Gather every line of the listing that contains the string "kern", and copy each one in the order it appears.

-- START --

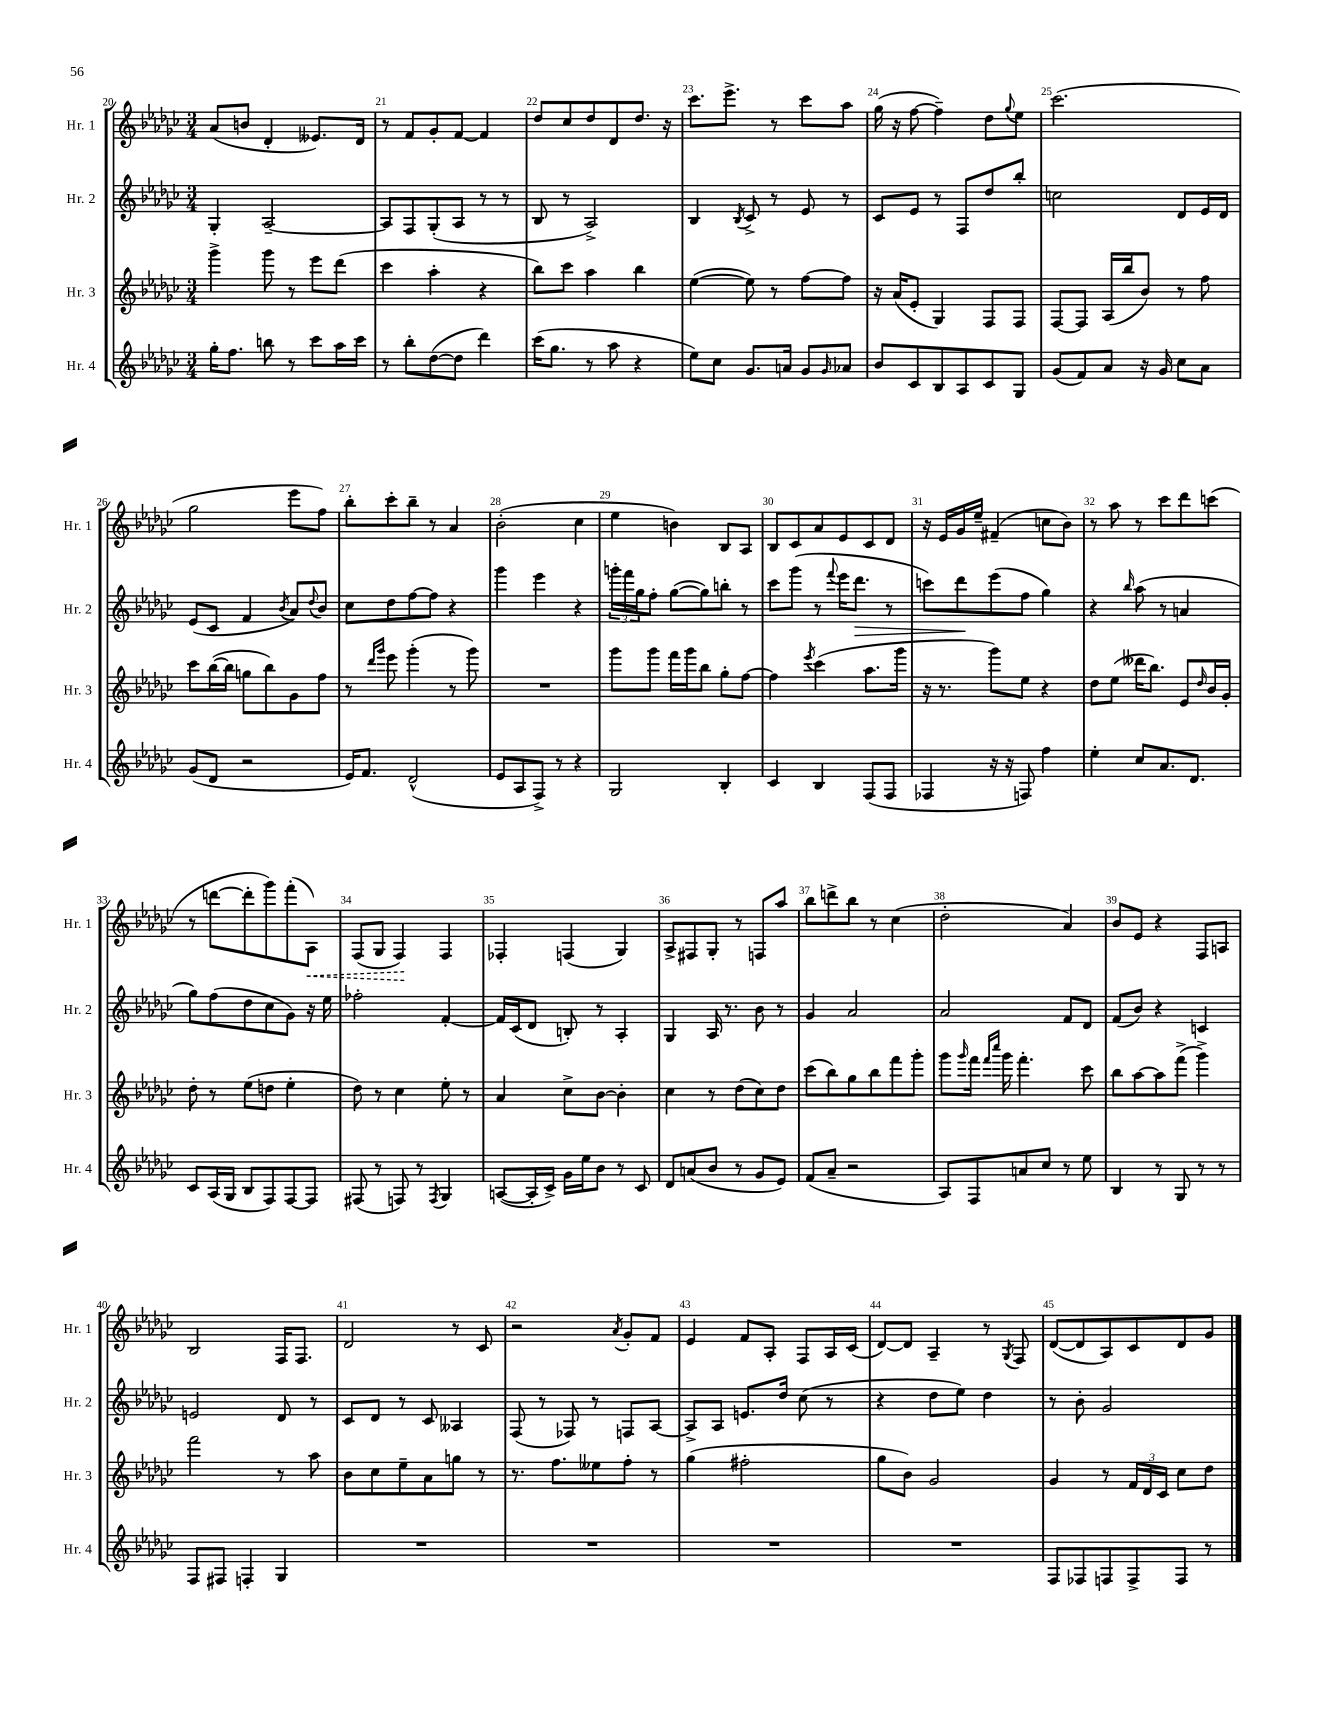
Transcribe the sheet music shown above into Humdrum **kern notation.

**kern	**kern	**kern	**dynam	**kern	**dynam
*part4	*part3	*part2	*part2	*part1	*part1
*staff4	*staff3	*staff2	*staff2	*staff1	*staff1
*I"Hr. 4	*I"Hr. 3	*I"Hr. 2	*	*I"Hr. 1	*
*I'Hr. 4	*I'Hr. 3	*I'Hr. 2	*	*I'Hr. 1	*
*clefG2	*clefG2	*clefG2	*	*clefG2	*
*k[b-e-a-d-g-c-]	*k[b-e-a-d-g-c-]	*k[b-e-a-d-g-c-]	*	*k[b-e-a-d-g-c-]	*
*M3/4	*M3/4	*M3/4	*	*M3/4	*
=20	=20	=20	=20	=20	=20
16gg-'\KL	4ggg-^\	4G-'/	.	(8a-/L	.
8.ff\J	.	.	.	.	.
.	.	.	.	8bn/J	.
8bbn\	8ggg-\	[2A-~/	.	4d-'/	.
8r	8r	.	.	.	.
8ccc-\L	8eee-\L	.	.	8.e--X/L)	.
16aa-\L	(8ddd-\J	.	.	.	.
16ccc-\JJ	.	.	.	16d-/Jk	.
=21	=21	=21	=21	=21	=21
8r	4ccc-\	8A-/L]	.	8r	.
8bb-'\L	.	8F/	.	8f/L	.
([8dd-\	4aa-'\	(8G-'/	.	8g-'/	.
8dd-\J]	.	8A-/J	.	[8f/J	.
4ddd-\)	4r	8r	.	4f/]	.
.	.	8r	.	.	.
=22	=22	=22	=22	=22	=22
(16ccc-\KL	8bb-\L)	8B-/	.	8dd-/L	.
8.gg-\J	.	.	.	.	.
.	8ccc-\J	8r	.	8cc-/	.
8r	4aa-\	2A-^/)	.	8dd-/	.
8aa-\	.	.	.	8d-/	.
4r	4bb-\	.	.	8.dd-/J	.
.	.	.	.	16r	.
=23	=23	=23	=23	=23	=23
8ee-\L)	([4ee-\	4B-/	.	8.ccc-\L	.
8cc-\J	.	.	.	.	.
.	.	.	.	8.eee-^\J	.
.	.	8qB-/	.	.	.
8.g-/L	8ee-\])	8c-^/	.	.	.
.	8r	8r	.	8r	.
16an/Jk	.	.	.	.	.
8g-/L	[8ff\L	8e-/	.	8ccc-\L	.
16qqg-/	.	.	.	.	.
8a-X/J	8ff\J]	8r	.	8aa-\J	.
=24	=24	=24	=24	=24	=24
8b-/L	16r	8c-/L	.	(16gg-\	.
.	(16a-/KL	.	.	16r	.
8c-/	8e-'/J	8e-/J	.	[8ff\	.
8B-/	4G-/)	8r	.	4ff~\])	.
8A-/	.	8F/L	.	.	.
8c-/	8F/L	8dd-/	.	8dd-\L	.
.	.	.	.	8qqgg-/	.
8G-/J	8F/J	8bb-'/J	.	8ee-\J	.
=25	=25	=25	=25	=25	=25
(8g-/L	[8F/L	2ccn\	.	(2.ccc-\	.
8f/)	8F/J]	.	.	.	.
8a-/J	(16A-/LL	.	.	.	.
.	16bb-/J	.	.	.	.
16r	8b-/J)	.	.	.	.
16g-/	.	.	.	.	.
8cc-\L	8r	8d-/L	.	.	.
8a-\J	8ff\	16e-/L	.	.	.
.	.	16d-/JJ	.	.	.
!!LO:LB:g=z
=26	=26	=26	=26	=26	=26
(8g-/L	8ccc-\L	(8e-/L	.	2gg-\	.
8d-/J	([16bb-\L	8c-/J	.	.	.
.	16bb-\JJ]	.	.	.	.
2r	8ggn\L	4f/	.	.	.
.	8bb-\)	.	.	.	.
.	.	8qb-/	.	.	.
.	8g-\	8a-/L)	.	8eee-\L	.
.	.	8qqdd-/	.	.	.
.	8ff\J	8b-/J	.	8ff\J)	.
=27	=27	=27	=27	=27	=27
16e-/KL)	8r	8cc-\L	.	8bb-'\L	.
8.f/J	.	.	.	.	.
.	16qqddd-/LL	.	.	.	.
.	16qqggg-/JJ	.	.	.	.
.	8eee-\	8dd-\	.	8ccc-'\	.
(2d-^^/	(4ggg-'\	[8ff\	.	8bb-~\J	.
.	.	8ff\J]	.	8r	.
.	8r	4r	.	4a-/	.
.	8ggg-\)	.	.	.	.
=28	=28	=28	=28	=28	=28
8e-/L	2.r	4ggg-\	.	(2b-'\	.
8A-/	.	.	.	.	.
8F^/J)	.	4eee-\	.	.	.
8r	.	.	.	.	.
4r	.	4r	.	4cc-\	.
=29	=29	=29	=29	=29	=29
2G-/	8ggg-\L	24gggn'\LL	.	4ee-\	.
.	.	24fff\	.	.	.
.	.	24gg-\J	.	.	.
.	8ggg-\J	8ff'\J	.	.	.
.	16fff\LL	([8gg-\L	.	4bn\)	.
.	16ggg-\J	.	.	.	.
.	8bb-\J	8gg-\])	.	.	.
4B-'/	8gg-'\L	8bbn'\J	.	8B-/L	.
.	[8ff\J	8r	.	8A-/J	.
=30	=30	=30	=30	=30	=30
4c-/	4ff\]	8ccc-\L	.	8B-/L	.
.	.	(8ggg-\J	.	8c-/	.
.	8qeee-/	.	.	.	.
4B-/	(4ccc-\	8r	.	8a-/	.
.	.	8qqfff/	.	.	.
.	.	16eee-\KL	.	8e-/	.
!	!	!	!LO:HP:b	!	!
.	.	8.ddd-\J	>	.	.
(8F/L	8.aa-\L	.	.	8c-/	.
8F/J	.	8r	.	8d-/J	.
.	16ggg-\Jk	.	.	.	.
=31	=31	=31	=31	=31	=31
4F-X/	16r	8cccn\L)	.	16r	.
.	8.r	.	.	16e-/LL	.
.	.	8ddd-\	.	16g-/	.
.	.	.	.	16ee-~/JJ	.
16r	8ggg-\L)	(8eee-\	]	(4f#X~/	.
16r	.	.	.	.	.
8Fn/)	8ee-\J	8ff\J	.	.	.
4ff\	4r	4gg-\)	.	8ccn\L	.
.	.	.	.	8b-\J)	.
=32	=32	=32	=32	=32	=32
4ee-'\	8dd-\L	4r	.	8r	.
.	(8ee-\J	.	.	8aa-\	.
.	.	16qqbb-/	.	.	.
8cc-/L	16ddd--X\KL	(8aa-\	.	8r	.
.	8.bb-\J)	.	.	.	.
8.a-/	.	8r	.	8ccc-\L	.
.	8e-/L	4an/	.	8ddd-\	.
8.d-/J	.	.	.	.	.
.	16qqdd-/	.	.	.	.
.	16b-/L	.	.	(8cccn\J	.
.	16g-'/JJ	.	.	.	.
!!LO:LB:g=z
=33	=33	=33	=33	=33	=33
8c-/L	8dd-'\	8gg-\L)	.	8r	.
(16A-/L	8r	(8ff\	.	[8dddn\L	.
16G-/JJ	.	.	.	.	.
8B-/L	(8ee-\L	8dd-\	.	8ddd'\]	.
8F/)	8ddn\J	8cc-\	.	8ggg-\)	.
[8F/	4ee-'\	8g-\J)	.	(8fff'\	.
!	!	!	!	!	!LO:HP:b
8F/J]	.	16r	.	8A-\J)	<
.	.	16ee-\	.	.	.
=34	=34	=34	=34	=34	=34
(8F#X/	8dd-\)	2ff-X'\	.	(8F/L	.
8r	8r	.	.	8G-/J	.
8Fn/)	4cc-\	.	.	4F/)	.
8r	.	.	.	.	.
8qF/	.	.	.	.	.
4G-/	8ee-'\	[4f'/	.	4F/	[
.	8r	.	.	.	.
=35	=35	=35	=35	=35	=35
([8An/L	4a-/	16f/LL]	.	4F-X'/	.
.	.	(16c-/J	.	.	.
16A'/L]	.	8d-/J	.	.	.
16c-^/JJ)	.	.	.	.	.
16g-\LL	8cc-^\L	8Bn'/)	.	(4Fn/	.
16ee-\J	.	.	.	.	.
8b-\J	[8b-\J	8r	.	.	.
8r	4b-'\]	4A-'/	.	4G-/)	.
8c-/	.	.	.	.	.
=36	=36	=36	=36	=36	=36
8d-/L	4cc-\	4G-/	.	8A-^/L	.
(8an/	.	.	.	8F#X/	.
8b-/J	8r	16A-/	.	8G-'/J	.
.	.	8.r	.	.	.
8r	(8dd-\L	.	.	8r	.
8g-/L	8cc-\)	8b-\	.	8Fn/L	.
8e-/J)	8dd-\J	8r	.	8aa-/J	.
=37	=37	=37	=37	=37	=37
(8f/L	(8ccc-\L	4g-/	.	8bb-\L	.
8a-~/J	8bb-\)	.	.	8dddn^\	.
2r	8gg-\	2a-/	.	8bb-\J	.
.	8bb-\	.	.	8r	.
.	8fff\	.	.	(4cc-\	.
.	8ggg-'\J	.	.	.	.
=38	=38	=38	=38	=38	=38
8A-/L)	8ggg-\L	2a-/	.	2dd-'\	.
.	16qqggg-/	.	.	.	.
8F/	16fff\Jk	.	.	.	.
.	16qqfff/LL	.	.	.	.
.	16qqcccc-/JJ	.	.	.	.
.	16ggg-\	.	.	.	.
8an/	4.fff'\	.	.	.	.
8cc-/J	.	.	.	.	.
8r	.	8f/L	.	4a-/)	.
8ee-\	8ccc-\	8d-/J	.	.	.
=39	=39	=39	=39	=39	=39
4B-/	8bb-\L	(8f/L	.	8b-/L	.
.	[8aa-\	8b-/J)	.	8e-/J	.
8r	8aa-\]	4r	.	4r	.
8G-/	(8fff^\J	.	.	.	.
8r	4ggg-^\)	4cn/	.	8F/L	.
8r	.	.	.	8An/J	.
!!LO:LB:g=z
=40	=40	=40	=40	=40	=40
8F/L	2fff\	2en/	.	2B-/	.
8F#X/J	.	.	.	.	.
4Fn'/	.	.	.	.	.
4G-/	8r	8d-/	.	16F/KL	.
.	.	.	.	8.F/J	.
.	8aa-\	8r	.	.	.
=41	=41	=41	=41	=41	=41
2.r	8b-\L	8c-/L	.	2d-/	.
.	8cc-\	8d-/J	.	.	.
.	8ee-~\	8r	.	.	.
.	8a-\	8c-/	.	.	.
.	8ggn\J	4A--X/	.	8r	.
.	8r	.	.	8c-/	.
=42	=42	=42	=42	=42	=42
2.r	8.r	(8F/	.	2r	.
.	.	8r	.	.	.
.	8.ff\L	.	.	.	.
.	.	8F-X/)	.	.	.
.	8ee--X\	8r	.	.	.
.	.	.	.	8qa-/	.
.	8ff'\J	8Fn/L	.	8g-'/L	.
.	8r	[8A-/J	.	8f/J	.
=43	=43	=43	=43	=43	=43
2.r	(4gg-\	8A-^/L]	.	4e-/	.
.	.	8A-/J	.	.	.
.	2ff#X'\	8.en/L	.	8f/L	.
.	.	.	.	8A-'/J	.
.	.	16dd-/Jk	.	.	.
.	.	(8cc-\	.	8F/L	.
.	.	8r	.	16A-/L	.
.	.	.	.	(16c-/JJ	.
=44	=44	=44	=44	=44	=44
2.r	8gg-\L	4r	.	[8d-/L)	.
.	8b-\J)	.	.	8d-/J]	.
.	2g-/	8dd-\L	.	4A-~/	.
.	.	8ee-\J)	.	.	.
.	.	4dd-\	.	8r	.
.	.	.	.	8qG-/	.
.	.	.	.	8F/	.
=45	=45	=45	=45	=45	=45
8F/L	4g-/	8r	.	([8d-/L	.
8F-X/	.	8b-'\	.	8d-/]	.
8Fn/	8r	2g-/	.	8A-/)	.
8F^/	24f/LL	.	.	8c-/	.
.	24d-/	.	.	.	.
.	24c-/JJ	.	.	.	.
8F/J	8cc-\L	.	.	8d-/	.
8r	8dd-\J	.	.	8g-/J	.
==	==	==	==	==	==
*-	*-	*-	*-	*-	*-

-- END --

**Solution to the exercise**
Transcribe the sheet music shown above into Humdrum **kern notation.
**kern	**kern	**kern	**dynam	**kern	**dynam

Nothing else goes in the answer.